GIVEN INFORMATION below:

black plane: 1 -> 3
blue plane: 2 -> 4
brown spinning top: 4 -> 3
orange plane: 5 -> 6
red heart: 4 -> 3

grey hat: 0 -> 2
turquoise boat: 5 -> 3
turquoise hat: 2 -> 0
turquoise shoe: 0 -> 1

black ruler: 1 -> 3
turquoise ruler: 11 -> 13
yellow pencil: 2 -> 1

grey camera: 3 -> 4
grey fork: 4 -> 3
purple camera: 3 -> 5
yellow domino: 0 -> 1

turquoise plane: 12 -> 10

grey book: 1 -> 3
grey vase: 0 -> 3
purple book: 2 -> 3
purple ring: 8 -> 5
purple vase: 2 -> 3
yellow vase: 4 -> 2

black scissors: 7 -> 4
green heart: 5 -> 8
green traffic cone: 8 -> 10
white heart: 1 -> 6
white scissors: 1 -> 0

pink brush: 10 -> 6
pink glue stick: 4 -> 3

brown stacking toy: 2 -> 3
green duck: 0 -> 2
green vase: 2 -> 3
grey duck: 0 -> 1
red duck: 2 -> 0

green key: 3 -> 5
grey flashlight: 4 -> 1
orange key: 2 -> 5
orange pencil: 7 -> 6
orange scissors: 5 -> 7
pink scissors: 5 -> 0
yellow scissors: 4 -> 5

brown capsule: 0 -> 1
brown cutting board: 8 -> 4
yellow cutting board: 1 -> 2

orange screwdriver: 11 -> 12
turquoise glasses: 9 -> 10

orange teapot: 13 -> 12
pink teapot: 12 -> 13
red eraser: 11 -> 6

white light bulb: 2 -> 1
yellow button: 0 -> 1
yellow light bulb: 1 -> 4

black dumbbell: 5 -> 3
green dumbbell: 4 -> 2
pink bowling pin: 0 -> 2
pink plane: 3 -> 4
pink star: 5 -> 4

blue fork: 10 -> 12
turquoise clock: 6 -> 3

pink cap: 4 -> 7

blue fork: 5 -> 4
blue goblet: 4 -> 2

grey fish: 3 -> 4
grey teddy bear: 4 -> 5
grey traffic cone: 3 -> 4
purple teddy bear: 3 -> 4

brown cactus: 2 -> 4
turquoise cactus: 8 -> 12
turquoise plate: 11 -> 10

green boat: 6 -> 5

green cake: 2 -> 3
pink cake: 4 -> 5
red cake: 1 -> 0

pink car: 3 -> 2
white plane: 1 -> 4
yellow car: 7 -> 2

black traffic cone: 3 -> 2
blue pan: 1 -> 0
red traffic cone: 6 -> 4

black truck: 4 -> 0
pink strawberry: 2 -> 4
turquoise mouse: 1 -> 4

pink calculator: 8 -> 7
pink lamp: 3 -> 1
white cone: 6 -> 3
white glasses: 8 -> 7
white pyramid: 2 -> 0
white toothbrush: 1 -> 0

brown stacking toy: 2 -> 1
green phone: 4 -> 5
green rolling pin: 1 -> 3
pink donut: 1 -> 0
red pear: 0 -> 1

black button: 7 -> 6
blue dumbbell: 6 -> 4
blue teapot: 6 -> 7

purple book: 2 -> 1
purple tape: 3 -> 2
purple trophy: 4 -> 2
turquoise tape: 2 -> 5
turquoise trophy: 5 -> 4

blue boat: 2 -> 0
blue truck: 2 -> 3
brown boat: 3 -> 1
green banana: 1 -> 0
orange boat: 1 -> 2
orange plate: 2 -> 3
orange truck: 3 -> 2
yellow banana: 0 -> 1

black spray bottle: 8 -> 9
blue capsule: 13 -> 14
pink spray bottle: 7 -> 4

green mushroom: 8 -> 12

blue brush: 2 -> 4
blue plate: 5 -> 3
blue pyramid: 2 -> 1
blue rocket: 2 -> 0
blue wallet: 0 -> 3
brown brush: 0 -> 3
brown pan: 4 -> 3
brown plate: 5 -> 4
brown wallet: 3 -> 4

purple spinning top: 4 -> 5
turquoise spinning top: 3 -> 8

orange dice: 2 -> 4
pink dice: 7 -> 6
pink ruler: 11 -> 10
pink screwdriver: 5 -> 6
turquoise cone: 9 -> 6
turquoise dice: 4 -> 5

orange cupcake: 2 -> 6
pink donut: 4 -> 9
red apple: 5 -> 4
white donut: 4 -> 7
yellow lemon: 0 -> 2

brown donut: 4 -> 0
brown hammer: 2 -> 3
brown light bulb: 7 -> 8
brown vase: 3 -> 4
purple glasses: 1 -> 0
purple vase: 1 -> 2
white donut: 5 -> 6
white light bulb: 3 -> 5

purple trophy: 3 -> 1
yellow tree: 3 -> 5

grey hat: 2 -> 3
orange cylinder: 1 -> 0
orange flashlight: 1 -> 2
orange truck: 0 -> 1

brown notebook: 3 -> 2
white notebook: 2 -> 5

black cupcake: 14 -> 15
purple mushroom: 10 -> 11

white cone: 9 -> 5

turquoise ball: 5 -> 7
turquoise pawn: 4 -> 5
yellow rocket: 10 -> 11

End of GIVEN INFORMATION.

=== TO DO ===
Show every line of the data that includes the string "bottle".

=== SOLUTION ===
black spray bottle: 8 -> 9
pink spray bottle: 7 -> 4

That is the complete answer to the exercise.